Input data:
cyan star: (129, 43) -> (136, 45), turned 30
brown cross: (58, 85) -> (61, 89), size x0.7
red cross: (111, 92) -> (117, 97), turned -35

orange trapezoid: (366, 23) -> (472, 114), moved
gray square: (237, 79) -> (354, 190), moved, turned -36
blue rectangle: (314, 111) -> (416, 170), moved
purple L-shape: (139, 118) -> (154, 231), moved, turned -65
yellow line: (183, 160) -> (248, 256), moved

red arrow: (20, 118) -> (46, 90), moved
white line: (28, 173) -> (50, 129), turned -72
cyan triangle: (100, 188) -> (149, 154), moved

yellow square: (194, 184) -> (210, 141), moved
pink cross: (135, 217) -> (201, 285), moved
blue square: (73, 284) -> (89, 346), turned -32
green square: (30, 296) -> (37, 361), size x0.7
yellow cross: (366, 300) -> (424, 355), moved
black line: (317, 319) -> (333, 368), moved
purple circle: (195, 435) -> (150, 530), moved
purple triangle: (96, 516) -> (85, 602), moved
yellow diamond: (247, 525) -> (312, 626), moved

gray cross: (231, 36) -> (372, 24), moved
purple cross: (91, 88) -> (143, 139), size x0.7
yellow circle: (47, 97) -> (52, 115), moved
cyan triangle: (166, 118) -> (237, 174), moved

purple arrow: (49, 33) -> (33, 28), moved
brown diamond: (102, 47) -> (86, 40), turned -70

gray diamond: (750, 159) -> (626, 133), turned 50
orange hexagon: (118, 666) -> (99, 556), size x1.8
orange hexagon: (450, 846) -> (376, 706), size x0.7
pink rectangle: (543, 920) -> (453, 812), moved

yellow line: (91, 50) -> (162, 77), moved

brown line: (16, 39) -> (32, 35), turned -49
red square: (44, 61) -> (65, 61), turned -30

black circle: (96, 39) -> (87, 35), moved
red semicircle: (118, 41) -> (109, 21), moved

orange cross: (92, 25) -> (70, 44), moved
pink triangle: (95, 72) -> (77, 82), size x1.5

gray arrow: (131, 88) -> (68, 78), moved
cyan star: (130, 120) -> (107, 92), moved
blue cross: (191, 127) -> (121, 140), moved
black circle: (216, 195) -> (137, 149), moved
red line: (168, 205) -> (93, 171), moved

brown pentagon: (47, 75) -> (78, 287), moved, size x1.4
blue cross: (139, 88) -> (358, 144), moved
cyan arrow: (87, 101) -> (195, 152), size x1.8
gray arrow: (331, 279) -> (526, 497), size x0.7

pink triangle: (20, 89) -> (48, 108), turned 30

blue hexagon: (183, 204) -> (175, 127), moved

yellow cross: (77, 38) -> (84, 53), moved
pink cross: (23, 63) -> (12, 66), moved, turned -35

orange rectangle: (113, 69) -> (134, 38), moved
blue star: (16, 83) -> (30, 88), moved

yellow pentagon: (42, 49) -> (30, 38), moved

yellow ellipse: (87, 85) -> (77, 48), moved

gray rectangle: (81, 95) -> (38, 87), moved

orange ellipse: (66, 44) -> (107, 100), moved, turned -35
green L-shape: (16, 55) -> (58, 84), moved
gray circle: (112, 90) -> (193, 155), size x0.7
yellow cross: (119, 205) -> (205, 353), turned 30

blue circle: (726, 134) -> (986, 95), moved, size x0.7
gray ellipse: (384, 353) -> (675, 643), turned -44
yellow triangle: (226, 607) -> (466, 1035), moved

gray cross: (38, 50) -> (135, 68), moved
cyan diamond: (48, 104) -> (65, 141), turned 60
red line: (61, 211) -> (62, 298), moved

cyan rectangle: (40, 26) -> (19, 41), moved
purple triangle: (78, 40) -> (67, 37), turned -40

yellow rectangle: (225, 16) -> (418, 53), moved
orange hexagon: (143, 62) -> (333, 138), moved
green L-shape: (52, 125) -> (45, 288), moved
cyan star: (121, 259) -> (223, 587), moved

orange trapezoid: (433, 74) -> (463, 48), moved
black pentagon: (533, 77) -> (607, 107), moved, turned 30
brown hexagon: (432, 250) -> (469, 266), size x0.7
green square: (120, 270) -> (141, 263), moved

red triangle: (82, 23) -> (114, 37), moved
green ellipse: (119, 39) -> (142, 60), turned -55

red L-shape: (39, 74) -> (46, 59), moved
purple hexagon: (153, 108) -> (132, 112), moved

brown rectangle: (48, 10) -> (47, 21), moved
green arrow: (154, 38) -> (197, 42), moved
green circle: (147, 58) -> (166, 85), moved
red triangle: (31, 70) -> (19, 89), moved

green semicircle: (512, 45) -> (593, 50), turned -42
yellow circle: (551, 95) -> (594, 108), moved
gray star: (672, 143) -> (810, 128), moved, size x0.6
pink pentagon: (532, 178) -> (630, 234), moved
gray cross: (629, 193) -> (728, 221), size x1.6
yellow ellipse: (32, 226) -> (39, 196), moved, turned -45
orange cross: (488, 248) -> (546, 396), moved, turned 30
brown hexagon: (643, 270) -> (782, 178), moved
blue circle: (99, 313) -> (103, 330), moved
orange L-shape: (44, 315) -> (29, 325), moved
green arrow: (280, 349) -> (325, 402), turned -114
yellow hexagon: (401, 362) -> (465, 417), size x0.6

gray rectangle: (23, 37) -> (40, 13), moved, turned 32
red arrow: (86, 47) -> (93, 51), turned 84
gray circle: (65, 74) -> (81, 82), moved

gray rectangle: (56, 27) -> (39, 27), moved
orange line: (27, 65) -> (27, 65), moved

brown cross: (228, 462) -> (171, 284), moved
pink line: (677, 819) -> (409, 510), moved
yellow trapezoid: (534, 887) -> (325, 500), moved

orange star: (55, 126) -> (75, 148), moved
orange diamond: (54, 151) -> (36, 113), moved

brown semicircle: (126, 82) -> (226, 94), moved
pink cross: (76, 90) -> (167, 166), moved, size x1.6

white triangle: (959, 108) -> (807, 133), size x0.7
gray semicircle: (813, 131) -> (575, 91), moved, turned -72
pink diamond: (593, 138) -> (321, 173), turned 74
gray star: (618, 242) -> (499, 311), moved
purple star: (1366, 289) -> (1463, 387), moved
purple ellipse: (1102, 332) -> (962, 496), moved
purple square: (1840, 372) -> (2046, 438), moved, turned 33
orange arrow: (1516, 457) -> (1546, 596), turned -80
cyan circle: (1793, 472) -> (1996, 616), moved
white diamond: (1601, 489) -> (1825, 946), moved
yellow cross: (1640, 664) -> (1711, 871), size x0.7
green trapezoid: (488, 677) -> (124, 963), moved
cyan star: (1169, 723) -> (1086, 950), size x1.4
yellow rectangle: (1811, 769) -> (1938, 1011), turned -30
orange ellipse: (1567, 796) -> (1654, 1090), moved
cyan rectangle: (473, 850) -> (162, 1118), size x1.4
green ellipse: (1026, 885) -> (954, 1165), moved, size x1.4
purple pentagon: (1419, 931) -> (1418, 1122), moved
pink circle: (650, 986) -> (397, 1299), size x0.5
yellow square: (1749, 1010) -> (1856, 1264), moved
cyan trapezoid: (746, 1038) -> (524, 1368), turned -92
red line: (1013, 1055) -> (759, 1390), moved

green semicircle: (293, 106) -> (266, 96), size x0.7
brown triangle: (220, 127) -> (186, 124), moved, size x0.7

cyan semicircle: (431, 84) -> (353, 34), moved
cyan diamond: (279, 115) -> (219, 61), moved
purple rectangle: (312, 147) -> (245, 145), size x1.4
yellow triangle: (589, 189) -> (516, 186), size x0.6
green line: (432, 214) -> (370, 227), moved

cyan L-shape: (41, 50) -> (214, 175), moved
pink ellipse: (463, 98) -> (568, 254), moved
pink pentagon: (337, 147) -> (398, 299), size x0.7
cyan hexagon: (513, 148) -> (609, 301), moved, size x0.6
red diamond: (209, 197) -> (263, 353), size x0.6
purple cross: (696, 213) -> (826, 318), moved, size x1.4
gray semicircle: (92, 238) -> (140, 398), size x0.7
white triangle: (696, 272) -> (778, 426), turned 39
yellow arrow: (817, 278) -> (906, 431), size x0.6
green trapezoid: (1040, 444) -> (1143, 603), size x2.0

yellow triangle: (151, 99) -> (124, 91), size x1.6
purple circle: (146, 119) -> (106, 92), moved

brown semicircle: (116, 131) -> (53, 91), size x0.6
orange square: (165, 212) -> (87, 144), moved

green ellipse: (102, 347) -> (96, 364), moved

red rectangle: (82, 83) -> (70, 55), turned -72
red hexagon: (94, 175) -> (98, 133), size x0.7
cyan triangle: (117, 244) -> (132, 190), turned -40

What you are asked to do: Print exactly the lines of the listing above starting at the line containing "gray cross: (629, 193)" and ending at the line containing "pink diamond: (593, 138)", both included.

Answer area:
gray cross: (629, 193) -> (728, 221), size x1.6
yellow ellipse: (32, 226) -> (39, 196), moved, turned -45
orange cross: (488, 248) -> (546, 396), moved, turned 30
brown hexagon: (643, 270) -> (782, 178), moved
blue circle: (99, 313) -> (103, 330), moved
orange L-shape: (44, 315) -> (29, 325), moved
green arrow: (280, 349) -> (325, 402), turned -114
yellow hexagon: (401, 362) -> (465, 417), size x0.6

gray rectangle: (23, 37) -> (40, 13), moved, turned 32
red arrow: (86, 47) -> (93, 51), turned 84
gray circle: (65, 74) -> (81, 82), moved

gray rectangle: (56, 27) -> (39, 27), moved
orange line: (27, 65) -> (27, 65), moved

brown cross: (228, 462) -> (171, 284), moved
pink line: (677, 819) -> (409, 510), moved
yellow trapezoid: (534, 887) -> (325, 500), moved

orange star: (55, 126) -> (75, 148), moved
orange diamond: (54, 151) -> (36, 113), moved

brown semicircle: (126, 82) -> (226, 94), moved
pink cross: (76, 90) -> (167, 166), moved, size x1.6

white triangle: (959, 108) -> (807, 133), size x0.7
gray semicircle: (813, 131) -> (575, 91), moved, turned -72
pink diamond: (593, 138) -> (321, 173), turned 74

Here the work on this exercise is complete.